-- Opening Marker --

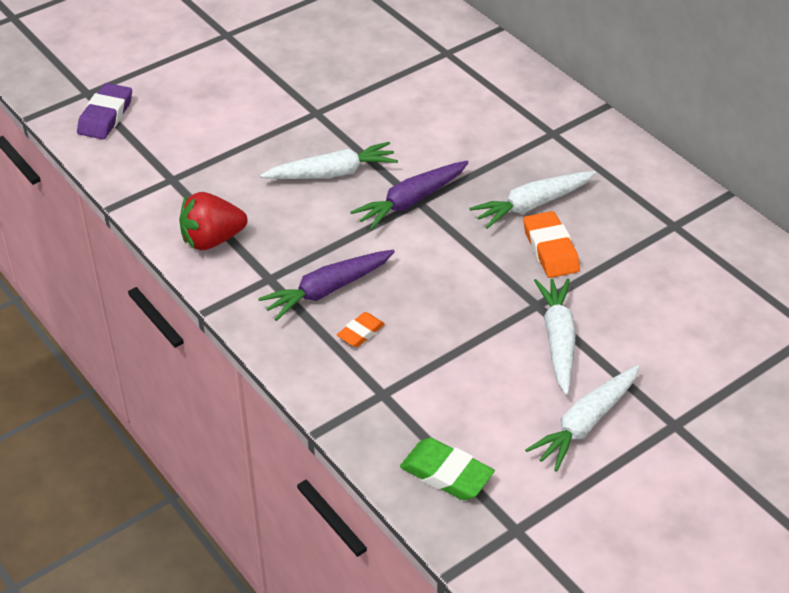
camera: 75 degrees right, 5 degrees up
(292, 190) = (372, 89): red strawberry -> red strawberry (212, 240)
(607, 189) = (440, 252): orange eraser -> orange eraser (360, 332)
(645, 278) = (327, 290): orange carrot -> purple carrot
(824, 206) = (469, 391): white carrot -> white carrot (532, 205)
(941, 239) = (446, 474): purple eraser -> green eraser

-- Closing Marker --

= TASK BRIEF =
The answer must be the full listing, exact in every line, with the pictures removed.

= PROBLEM SOLUTION =
camera: 75 degrees right, 5 degrees up
(292, 190) = (372, 89): red strawberry -> red strawberry (212, 240)
(607, 189) = (440, 252): orange eraser -> orange eraser (360, 332)
(645, 278) = (327, 290): orange carrot -> purple carrot
(824, 206) = (469, 391): white carrot -> white carrot (532, 205)
(941, 239) = (446, 474): purple eraser -> green eraser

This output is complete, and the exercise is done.